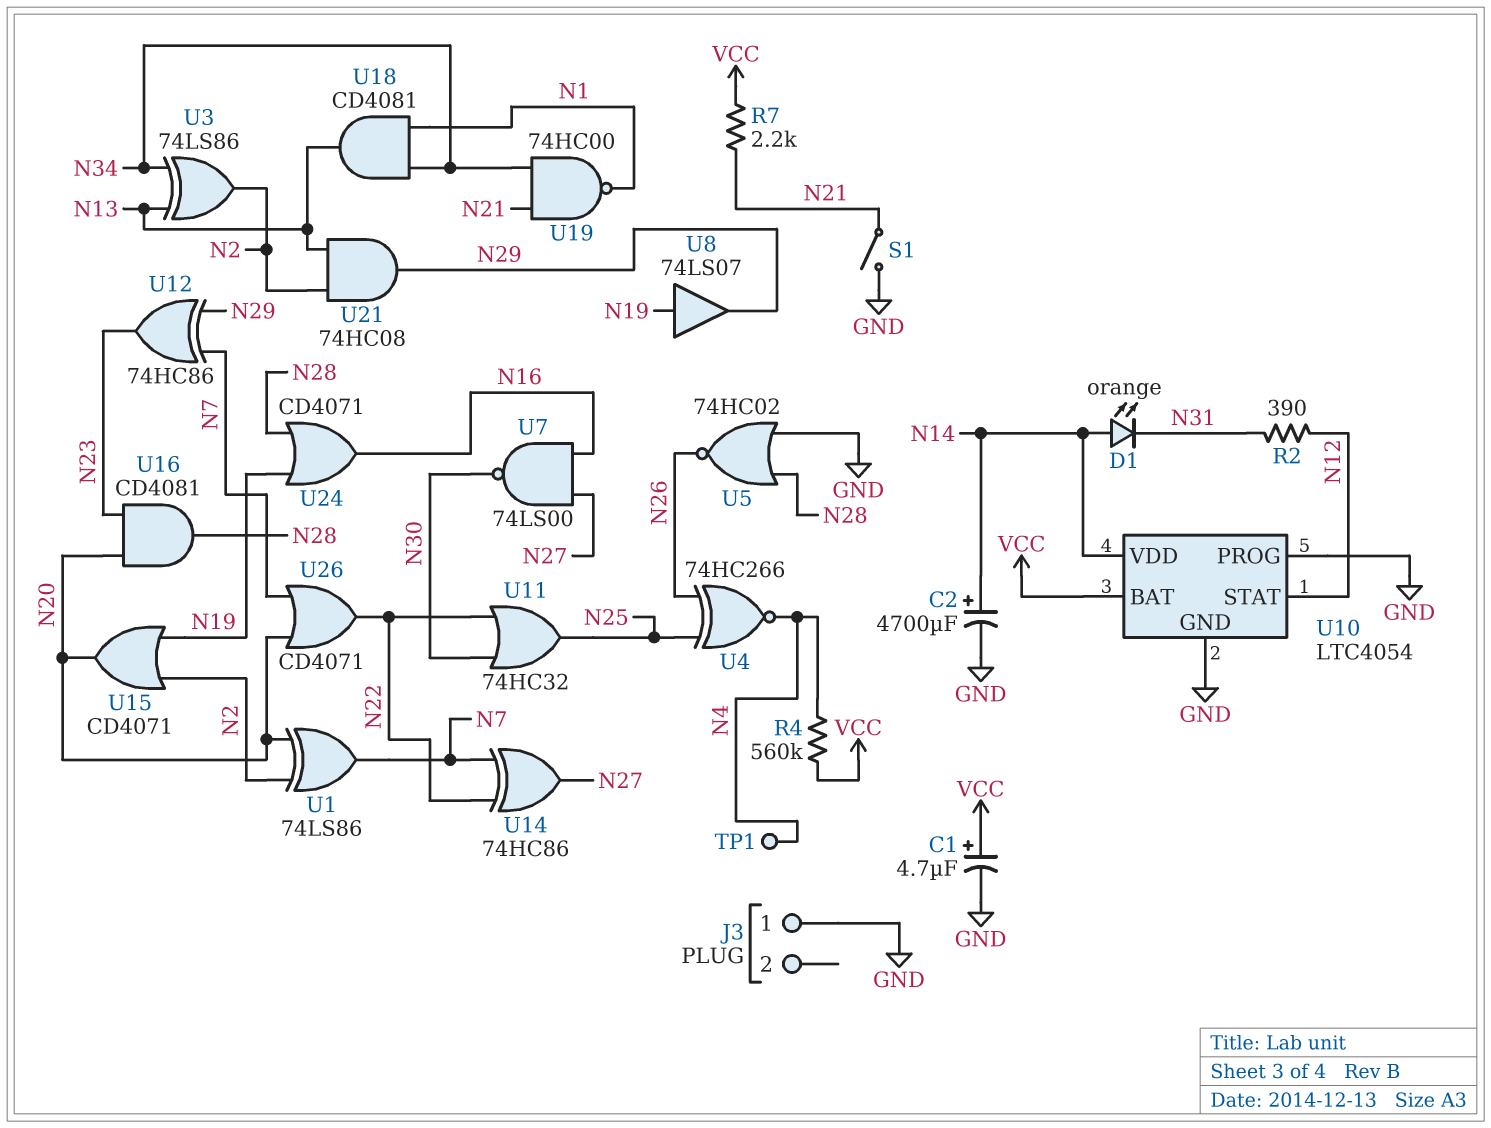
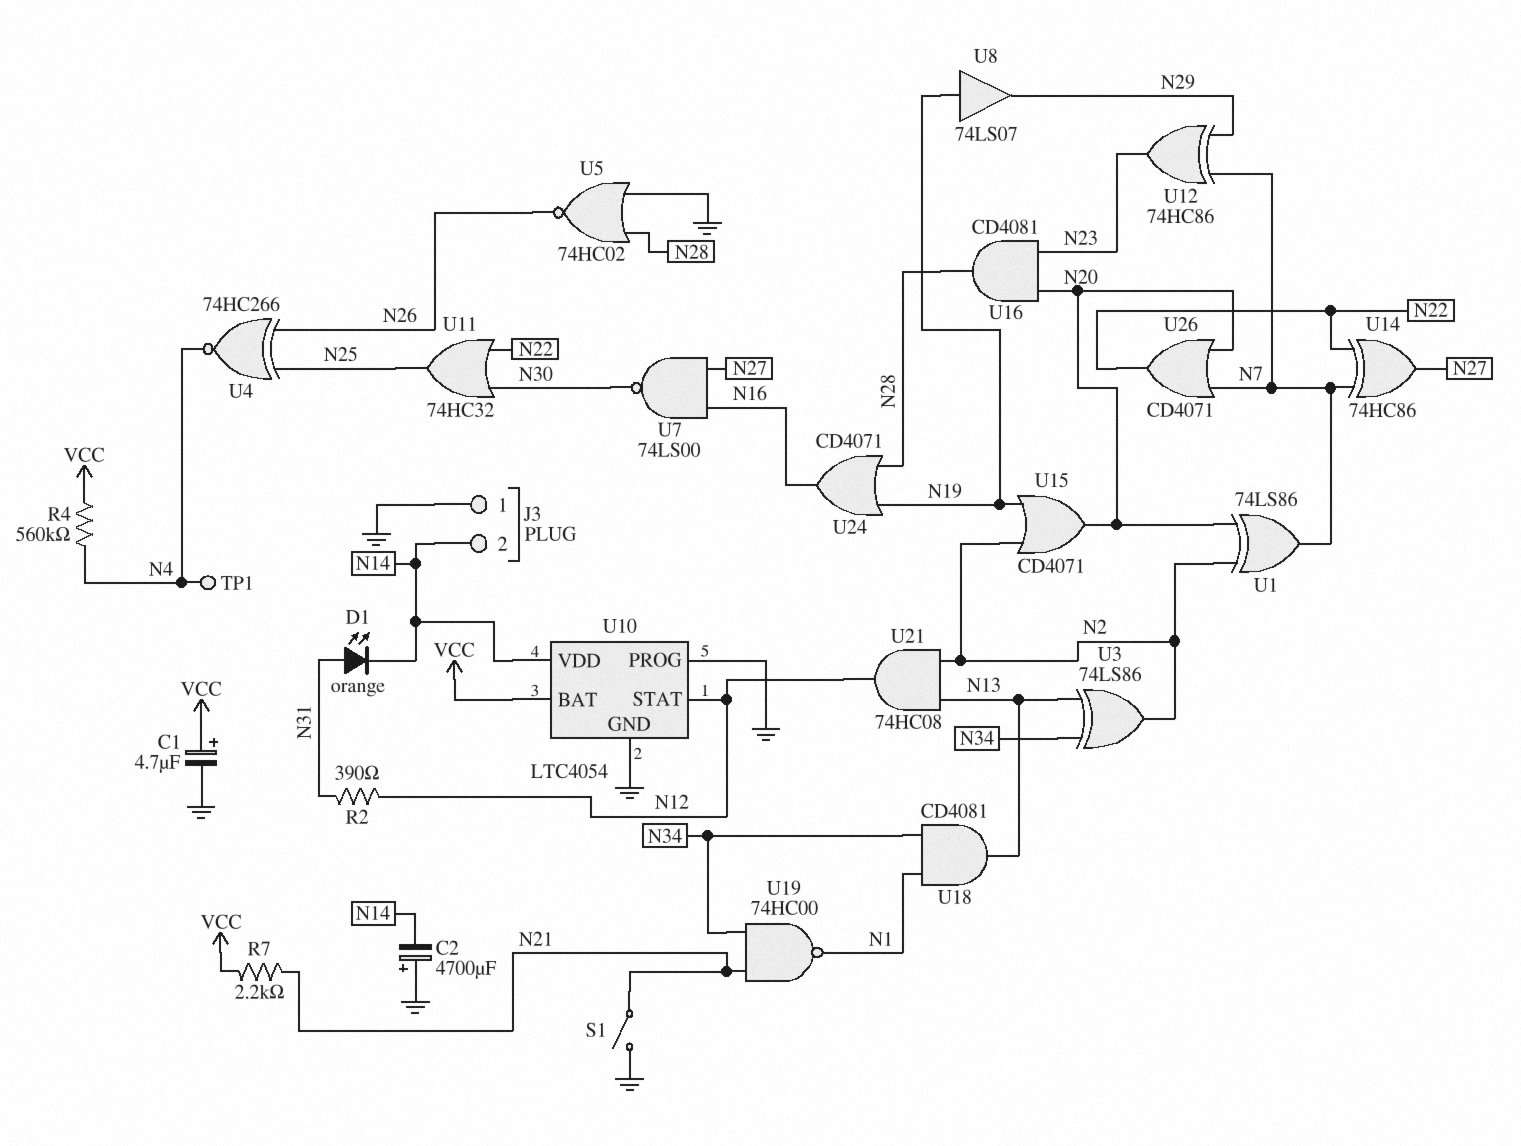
C2: 4700uF (plus N14, minus GND) -> 4700uF (plus GND, minus N14)
D1: LED orange (A N14, K N31) -> LED orange (A N31, K N14)
J3 pin 2: none -> N14
U21: AND 74HC08 (in N2, in N13, out N29) -> AND 74HC08 (in N2, in N13, out N12)

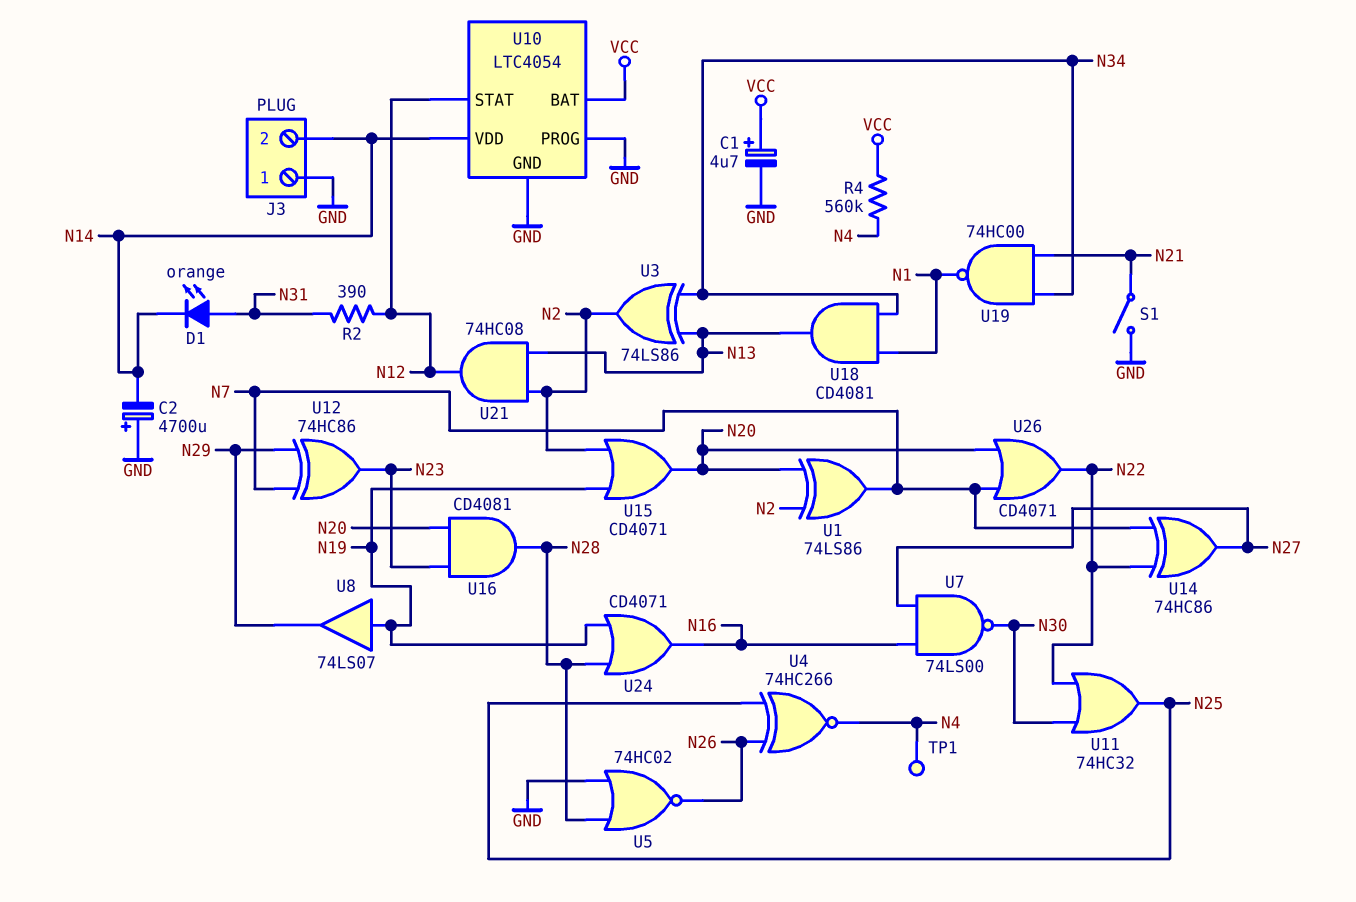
R7: 2.2k (N21, VCC) -> none

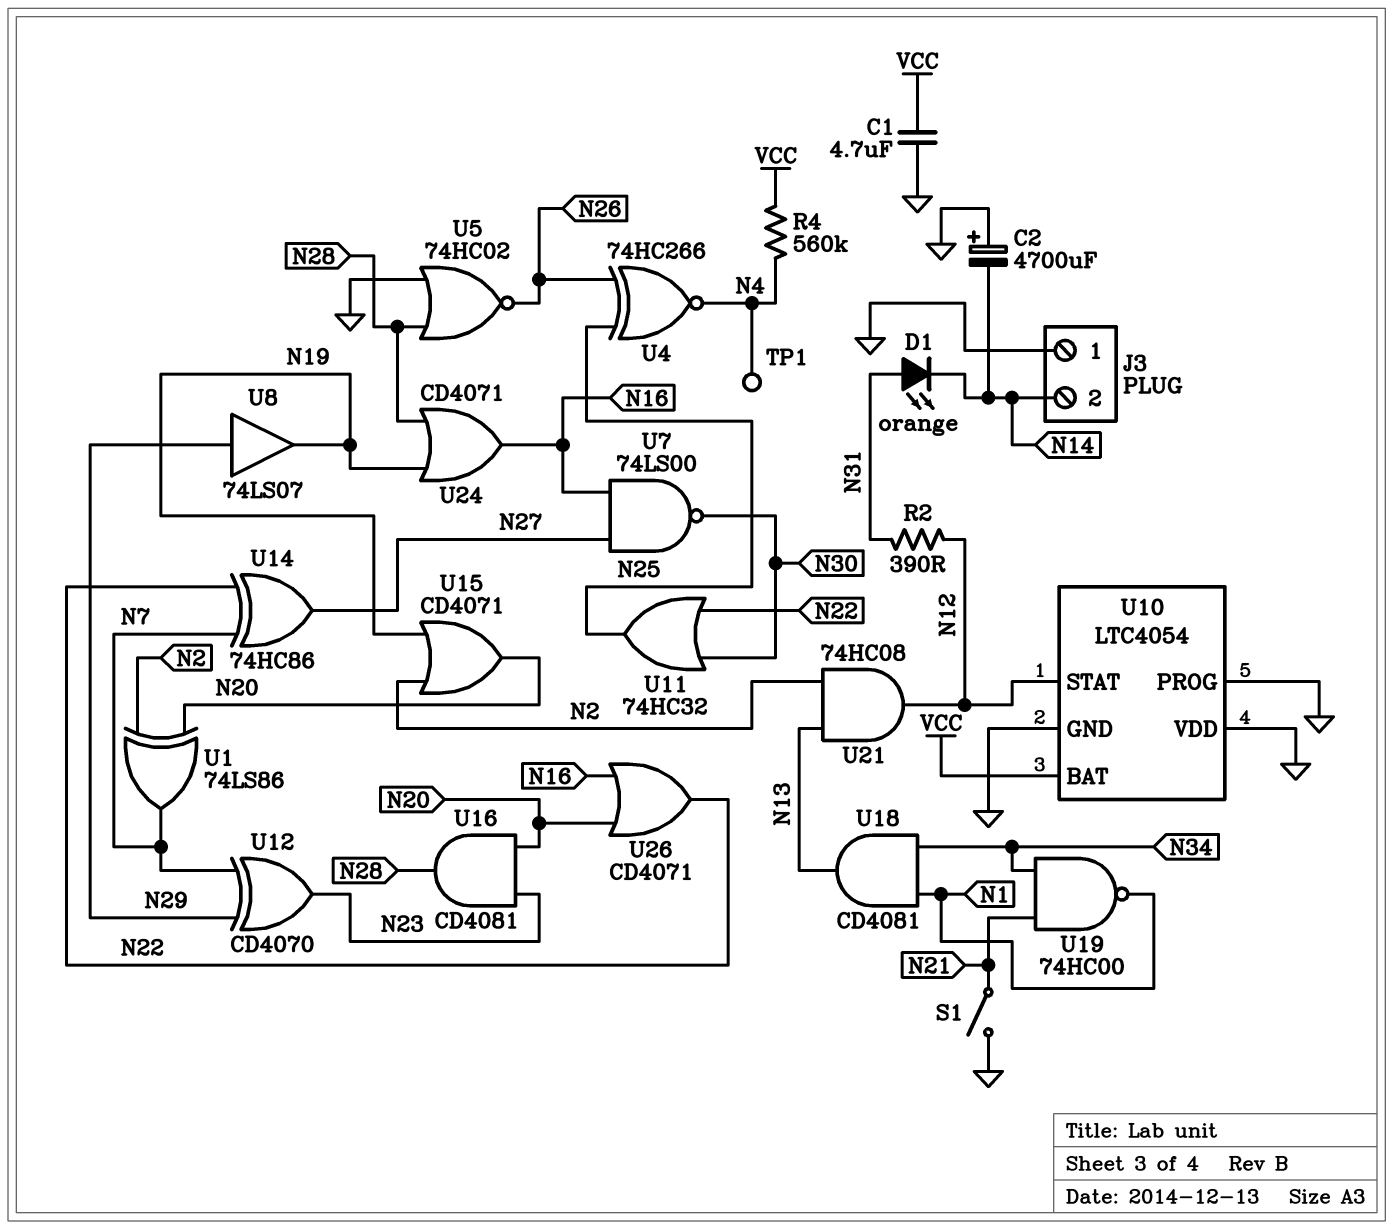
C1: 4.7uF (plus VCC, minus GND) -> 4.7uF (GND, VCC)
U3: XOR 74LS86 (in N13, in N34, out N2) -> none
U8: buffer 74LS07 (in N19, out N29) -> buffer 74LS07 (in N29, out N19)
U10 pin VDD: N14 -> GND
U12: XOR 74HC86 (in N7, in N29, out N23) -> XOR CD4070 (in N7, in N29, out N23)
U26: OR CD4071 (in N7, in N20, out N22) -> OR CD4071 (in N16, in N20, out N22)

※

WHAT YOU WILL DO — Every line of the listing that includes the word "plus" belongs in the answer.

TASK OUTPUT —
C2: 4700uF (plus N14, minus GND) -> 4700uF (plus GND, minus N14)
C1: 4.7uF (plus VCC, minus GND) -> 4.7uF (GND, VCC)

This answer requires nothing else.